IL TUO COMPITO:
Ricopia senza modifiche il tratto dei record che va dalla riga contenente "You are a GUI" fino alla riga contenente "Task: Click on", entrambe comprese.

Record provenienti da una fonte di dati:
________________________

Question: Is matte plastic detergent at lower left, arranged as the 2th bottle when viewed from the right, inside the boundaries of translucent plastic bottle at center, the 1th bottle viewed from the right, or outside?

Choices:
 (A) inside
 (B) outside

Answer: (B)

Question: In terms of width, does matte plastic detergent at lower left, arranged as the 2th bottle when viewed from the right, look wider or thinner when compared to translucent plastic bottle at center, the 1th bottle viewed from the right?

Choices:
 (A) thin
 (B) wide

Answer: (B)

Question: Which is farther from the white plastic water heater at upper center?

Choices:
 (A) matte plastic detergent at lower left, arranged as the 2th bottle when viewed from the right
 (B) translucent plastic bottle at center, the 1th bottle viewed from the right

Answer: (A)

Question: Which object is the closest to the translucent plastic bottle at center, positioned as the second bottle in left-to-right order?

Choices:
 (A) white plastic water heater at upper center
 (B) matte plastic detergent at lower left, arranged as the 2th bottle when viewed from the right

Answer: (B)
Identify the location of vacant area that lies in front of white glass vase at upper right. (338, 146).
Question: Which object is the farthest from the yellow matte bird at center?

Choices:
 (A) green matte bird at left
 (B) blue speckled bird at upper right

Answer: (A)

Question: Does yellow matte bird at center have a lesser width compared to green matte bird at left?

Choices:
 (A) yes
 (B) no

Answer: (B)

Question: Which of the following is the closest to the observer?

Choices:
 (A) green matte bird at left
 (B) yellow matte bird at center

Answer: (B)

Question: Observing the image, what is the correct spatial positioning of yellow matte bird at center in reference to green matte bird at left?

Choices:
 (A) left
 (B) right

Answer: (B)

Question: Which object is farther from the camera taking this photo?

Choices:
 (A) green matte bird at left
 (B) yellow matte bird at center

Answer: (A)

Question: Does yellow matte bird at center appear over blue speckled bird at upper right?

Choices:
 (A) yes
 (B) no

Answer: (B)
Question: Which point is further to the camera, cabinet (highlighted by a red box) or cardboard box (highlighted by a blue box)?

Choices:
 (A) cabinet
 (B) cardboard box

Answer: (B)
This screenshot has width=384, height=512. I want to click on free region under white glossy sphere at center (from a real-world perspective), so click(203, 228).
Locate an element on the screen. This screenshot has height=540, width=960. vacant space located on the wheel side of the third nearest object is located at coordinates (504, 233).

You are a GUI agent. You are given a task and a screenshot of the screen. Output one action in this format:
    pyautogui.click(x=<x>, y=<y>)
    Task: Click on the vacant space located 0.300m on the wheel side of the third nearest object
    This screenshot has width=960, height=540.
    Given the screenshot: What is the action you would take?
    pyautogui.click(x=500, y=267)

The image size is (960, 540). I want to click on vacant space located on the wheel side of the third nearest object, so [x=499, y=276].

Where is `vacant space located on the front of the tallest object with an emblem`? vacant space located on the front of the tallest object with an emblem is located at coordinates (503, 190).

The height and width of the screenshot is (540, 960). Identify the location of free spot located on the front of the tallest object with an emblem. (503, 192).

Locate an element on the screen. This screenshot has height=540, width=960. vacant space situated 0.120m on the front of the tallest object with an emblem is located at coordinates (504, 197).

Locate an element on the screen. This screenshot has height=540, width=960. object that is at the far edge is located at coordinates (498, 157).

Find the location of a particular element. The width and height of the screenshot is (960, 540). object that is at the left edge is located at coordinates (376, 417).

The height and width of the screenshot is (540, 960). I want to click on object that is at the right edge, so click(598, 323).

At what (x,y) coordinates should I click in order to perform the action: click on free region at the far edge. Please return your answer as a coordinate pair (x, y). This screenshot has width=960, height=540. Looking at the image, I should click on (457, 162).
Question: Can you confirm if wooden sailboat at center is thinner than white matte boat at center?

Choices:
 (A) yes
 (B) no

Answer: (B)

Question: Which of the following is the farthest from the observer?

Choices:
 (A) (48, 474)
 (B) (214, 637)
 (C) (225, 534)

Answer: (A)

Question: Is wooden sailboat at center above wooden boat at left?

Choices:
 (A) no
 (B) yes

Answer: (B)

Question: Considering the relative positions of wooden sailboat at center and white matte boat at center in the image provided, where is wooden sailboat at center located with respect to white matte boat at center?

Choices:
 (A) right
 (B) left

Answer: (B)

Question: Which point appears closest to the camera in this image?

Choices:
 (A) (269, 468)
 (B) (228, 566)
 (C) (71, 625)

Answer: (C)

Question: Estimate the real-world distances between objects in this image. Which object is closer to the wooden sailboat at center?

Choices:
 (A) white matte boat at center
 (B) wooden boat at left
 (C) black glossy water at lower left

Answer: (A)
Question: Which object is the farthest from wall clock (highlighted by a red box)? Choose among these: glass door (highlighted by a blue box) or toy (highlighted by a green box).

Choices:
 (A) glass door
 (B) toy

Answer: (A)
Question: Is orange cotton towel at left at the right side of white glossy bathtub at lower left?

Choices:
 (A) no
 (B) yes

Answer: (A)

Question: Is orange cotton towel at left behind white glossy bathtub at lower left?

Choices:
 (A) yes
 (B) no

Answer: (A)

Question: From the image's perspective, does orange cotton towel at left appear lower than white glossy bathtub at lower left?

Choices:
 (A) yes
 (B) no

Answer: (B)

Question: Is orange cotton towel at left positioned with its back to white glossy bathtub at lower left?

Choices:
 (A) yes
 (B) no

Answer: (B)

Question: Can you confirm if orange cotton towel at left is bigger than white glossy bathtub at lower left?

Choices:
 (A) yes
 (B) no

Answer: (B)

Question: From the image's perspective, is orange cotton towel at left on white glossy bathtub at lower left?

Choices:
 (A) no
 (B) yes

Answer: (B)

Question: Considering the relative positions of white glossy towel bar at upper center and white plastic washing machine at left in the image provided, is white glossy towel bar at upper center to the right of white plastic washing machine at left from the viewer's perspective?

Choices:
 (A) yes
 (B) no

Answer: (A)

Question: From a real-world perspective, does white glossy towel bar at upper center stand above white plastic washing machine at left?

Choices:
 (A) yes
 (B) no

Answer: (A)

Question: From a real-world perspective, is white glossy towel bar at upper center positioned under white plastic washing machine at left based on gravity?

________________________

SEZIONE RISPOSTA:
You are a GUI agent. You are given a task and a screenshot of the screen. Output one action in this format:
    pyautogui.click(x=<x>, y=<y>)
    Task: Click on the vacant space located 0.300m on the wheel side of the third nearest object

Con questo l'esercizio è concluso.